(Records drawn from a dataset)
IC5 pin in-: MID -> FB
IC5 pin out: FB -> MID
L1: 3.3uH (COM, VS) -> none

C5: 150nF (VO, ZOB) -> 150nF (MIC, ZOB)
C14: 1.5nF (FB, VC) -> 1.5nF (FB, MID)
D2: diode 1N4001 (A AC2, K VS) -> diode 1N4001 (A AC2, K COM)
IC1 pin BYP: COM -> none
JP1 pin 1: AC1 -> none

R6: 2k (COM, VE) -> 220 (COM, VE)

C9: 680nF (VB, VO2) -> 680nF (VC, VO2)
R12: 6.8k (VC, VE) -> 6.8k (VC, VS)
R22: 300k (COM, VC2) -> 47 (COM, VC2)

INSTRUCTIONS TO FOLLOW ▸ From the records above, pull every line that carries the word "none".

TASK RESPONSE ▸
L1: 3.3uH (COM, VS) -> none
IC1 pin BYP: COM -> none
JP1 pin 1: AC1 -> none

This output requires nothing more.